-- Opening Marker --

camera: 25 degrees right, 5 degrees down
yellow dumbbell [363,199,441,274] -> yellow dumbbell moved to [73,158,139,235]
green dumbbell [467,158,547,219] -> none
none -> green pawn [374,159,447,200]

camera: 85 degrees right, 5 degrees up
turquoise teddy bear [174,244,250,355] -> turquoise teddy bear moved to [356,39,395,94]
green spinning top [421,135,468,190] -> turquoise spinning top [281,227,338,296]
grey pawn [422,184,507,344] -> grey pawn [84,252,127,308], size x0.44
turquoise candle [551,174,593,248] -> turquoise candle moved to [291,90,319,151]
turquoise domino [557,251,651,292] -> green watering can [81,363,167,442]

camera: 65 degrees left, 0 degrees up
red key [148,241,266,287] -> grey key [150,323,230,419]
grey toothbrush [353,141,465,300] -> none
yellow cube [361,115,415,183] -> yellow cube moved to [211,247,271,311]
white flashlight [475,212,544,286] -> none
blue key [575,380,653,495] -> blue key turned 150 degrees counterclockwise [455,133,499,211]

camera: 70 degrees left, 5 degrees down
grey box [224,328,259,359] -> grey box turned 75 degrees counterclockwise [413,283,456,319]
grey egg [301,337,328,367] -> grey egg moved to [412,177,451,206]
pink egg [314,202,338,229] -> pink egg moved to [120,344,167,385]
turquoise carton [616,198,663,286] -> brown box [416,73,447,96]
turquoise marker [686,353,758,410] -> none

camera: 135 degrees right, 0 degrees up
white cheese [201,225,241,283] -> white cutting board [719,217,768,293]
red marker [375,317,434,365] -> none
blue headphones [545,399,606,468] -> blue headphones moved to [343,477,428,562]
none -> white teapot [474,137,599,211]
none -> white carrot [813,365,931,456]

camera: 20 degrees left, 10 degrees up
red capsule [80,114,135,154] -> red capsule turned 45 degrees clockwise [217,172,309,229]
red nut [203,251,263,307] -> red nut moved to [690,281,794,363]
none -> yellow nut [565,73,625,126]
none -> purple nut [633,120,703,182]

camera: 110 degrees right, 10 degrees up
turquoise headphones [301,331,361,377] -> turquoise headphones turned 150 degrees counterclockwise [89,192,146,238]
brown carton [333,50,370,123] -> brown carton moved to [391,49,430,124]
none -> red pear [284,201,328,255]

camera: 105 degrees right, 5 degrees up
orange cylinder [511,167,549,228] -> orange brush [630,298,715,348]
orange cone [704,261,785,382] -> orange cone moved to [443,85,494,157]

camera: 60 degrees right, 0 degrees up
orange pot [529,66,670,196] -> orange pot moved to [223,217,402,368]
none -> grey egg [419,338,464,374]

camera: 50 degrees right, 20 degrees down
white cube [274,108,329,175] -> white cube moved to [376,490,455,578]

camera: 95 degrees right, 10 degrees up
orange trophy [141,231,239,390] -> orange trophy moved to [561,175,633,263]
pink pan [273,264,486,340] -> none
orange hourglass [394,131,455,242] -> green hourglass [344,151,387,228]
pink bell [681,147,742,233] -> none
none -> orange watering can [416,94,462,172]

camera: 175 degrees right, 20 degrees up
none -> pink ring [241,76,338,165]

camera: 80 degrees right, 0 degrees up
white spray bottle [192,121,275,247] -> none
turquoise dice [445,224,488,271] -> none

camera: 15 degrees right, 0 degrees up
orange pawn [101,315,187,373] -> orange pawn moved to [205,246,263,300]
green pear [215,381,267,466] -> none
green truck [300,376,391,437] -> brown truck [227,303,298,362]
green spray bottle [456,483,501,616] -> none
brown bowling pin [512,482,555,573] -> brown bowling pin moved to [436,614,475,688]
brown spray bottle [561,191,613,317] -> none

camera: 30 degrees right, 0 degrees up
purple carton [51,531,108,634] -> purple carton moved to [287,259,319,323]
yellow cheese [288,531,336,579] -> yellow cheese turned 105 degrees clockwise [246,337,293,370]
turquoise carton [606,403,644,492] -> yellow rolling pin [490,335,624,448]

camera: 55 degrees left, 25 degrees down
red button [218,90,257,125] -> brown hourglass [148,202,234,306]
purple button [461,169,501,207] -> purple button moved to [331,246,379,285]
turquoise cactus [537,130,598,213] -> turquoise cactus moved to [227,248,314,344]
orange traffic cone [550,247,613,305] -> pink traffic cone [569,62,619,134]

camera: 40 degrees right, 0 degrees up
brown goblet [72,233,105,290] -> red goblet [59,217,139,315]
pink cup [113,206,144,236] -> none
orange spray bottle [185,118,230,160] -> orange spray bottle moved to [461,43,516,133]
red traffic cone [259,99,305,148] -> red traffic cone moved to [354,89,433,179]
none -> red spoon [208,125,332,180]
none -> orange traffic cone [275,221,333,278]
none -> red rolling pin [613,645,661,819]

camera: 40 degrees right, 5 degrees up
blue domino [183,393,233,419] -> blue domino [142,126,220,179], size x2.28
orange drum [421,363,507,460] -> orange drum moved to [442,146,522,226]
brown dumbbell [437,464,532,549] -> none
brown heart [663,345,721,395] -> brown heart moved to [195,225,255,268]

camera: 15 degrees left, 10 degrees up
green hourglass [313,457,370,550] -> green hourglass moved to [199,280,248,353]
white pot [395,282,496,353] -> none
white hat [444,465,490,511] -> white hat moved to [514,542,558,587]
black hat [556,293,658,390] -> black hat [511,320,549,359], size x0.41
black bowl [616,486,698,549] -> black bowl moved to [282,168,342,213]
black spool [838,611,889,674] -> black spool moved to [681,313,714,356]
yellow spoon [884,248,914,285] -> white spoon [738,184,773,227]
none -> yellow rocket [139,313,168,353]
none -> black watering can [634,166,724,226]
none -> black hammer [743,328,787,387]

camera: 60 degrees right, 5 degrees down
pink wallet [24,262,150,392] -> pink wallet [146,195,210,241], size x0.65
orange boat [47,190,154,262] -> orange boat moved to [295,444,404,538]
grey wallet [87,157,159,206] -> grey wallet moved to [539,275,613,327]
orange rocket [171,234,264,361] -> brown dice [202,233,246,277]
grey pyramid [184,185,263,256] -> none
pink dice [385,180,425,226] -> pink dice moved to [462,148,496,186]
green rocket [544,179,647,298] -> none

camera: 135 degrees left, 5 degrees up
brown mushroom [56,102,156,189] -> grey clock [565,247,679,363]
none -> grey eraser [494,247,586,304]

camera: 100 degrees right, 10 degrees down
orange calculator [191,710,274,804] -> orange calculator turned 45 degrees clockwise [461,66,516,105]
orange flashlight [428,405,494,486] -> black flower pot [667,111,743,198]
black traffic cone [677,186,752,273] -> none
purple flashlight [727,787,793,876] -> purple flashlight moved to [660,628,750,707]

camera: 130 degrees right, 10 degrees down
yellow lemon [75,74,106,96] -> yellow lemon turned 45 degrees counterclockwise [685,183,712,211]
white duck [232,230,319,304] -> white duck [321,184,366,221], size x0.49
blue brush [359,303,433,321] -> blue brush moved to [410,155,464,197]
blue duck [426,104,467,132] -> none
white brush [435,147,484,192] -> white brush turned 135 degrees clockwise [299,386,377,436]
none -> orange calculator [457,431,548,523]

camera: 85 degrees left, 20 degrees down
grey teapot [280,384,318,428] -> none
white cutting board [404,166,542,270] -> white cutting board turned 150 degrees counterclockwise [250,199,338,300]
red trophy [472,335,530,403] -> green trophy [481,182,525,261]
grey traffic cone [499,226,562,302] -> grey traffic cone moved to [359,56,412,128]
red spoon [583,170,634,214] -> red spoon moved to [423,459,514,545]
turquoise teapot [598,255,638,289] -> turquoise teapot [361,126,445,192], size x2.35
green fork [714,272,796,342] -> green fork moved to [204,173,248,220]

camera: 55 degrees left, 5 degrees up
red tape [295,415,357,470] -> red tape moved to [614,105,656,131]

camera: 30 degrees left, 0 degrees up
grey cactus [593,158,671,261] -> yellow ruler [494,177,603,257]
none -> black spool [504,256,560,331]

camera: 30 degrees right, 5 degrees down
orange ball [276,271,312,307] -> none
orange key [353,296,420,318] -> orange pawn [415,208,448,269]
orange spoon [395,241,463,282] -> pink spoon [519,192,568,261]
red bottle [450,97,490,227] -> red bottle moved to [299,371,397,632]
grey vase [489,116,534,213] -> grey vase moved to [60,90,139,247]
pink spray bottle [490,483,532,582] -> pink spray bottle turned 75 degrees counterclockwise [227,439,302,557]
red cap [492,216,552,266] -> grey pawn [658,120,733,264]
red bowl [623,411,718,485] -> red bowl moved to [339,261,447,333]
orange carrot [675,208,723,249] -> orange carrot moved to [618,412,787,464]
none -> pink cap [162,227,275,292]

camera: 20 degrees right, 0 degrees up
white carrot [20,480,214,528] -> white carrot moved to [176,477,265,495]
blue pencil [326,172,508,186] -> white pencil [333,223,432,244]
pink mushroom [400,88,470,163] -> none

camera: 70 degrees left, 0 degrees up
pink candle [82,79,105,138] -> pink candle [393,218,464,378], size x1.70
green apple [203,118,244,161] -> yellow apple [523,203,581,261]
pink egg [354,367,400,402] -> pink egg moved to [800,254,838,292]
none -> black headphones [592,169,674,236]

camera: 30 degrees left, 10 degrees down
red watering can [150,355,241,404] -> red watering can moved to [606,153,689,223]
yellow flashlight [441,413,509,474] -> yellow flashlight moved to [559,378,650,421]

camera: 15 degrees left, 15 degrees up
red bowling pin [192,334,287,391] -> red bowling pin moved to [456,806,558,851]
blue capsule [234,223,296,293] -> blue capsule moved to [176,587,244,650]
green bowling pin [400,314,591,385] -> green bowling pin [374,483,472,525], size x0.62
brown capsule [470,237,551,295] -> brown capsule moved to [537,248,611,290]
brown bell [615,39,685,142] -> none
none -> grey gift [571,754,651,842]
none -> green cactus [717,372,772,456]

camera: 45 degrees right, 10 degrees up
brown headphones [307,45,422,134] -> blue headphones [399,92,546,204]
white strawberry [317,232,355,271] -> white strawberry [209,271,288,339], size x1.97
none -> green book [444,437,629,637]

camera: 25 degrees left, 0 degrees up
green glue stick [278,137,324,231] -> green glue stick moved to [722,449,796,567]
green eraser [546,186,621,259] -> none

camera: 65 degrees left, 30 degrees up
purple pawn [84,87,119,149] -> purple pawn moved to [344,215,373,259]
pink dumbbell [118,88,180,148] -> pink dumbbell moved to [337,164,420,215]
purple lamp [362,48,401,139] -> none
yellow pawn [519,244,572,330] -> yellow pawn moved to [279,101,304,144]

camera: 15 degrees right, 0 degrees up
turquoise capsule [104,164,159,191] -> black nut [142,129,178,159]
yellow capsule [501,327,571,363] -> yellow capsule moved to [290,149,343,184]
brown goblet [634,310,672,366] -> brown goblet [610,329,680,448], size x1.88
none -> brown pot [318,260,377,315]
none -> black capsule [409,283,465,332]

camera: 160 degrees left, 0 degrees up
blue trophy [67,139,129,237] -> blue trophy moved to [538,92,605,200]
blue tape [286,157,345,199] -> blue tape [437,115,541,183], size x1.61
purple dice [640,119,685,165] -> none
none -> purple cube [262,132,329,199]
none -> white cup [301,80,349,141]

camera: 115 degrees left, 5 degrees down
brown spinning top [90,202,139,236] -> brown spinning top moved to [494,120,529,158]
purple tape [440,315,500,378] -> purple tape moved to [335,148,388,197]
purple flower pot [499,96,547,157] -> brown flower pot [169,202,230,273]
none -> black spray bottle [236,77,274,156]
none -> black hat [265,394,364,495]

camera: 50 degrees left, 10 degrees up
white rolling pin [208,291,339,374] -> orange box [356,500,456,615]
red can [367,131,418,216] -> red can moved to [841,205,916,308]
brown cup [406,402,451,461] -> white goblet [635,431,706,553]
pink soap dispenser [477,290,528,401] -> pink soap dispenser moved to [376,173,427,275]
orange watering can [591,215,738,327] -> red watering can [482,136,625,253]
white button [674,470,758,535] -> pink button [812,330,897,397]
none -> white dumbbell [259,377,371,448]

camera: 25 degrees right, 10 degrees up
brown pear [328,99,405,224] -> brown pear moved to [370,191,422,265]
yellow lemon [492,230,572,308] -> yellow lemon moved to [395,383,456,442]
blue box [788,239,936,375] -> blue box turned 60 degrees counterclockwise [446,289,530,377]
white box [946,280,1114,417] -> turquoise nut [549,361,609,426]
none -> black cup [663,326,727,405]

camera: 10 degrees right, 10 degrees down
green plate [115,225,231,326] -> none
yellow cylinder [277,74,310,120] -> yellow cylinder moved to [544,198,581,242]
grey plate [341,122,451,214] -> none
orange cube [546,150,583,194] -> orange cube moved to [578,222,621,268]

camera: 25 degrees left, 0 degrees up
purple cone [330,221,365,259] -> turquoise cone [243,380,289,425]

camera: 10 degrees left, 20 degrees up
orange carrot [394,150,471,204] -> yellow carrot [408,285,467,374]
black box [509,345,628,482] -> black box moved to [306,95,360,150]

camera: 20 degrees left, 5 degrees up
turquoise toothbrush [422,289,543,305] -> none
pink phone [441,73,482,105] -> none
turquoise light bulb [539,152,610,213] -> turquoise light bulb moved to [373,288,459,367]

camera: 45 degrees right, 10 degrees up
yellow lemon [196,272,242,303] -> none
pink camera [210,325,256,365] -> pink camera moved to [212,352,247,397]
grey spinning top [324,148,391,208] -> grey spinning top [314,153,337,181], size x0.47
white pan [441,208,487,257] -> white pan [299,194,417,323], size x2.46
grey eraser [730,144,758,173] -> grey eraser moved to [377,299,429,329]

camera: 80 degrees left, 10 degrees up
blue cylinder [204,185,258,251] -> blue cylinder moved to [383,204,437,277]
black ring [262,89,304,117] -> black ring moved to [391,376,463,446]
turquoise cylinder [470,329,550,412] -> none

-- Closing Marker --

● What is needed
Of all the entries above, how many lines contain "rolling"? Give the number alone.

● Written reply
3